**Work to be completed**. Among the entries, find the lines with the string "glasses" and copy them.
Data records Block Start
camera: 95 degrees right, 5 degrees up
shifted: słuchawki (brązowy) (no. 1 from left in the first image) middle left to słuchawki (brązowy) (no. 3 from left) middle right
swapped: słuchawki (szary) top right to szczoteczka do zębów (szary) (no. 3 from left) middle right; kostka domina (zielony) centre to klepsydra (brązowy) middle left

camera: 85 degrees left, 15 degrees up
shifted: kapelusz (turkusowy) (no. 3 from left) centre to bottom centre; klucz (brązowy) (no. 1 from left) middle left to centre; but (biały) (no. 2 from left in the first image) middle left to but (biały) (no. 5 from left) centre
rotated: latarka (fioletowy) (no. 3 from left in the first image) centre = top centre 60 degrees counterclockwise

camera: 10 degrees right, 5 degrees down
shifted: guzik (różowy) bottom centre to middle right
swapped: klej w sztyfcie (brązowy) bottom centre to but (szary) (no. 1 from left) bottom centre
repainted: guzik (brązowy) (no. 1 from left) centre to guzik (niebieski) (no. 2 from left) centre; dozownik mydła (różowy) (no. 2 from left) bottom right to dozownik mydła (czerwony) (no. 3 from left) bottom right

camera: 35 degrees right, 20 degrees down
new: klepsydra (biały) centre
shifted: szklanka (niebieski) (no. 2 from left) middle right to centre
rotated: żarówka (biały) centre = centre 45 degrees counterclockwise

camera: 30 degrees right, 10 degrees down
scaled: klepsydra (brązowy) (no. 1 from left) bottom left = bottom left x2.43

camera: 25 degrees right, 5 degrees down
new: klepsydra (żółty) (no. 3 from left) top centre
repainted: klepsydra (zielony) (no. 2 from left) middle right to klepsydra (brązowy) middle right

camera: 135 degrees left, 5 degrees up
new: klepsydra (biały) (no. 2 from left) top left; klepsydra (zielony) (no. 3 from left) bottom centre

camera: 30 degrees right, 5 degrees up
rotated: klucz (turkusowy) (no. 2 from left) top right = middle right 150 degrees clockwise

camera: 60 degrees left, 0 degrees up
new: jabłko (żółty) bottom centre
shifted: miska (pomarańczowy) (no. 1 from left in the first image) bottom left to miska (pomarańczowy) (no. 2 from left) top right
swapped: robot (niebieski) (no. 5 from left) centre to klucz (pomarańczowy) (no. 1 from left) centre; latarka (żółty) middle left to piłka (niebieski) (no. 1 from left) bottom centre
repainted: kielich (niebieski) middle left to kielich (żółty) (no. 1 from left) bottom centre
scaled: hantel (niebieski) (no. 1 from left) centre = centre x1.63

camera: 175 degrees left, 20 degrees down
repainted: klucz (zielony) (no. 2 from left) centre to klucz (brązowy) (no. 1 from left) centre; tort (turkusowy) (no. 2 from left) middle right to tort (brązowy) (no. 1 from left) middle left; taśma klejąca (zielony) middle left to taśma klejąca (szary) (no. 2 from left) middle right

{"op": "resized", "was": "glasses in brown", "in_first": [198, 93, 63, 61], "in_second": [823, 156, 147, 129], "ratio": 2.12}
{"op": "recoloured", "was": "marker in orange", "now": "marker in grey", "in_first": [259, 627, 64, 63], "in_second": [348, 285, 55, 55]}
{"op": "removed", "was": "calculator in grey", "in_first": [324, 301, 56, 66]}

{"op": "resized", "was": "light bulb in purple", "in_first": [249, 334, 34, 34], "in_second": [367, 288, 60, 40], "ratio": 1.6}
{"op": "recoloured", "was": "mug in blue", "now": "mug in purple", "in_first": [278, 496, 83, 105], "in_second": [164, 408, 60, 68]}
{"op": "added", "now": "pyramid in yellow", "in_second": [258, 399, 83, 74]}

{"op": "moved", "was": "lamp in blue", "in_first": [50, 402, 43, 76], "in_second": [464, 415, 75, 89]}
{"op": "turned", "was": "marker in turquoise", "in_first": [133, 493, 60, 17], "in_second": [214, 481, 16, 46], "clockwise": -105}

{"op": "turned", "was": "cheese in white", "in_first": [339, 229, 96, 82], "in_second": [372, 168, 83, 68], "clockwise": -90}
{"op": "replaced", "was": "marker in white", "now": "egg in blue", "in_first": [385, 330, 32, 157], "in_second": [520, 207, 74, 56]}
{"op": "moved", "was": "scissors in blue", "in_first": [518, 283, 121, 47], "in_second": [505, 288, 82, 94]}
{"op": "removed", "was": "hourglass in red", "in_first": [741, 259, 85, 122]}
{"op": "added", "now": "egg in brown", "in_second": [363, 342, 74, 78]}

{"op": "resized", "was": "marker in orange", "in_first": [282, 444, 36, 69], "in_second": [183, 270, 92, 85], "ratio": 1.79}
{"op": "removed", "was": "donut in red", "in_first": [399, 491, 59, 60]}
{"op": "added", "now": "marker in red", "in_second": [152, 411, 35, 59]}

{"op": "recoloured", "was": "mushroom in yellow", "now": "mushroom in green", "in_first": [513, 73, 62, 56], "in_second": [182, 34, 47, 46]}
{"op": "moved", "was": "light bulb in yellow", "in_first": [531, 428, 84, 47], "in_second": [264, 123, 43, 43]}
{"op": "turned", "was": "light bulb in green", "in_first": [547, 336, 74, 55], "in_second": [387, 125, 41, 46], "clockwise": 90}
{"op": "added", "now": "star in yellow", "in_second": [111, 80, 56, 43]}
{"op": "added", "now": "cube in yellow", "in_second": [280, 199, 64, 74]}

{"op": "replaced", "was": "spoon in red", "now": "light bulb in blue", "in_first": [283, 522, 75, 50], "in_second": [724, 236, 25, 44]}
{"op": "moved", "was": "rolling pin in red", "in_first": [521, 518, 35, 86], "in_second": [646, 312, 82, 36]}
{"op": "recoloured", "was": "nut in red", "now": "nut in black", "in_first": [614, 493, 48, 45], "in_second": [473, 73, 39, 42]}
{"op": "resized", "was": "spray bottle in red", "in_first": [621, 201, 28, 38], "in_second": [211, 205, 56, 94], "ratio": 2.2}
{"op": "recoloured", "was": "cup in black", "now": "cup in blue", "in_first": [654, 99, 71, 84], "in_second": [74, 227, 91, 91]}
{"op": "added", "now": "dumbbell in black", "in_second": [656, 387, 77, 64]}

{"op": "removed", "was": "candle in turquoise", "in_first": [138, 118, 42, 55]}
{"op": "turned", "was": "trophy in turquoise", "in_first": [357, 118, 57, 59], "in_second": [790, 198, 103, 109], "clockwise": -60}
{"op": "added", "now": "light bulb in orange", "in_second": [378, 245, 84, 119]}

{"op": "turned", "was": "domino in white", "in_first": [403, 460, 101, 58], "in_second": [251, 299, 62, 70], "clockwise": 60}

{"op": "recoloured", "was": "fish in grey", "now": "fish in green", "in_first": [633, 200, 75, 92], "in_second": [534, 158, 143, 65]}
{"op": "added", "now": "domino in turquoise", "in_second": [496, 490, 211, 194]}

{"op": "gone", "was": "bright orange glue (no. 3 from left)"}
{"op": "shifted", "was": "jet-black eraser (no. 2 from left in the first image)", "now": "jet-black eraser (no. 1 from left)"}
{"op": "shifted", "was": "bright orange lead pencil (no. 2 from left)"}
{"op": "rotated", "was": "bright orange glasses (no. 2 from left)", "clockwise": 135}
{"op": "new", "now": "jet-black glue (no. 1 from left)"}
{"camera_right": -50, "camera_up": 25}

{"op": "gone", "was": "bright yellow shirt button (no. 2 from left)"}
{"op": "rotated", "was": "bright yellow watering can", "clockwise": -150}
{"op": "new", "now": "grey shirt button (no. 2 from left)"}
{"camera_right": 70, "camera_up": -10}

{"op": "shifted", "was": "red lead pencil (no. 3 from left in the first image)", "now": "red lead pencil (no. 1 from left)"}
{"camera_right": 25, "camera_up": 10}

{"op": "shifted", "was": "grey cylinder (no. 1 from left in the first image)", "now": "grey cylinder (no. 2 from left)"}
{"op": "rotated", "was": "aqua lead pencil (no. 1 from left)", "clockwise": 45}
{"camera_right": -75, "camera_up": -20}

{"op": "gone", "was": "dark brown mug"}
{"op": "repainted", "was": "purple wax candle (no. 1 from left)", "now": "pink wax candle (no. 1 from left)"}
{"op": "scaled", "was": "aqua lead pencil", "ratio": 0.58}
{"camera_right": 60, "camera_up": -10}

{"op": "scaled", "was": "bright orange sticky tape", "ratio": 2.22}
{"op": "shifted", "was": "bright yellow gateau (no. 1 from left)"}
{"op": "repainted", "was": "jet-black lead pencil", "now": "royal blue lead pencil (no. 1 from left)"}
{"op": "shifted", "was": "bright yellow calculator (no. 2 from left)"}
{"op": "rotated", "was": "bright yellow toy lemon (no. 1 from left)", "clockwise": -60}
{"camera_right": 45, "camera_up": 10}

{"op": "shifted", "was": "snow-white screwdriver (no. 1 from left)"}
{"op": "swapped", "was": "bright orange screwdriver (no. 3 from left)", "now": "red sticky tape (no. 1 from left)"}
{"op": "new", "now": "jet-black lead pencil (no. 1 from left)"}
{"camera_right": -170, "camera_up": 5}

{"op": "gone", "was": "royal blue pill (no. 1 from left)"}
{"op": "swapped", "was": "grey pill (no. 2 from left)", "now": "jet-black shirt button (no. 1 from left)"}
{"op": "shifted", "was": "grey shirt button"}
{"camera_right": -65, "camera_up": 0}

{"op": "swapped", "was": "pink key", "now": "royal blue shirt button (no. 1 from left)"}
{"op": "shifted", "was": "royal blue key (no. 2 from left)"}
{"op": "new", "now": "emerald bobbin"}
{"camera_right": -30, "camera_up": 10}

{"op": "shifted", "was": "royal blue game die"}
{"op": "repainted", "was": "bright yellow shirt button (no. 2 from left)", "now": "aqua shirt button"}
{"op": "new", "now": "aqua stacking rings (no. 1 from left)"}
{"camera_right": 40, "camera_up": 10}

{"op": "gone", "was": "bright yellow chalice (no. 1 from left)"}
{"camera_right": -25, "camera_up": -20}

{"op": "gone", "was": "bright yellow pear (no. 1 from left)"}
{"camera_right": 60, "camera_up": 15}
Data records Block End
**Expected output**.
{"op": "resized", "was": "glasses in brown", "in_first": [198, 93, 63, 61], "in_second": [823, 156, 147, 129], "ratio": 2.12}
{"op": "rotated", "was": "bright orange glasses (no. 2 from left)", "clockwise": 135}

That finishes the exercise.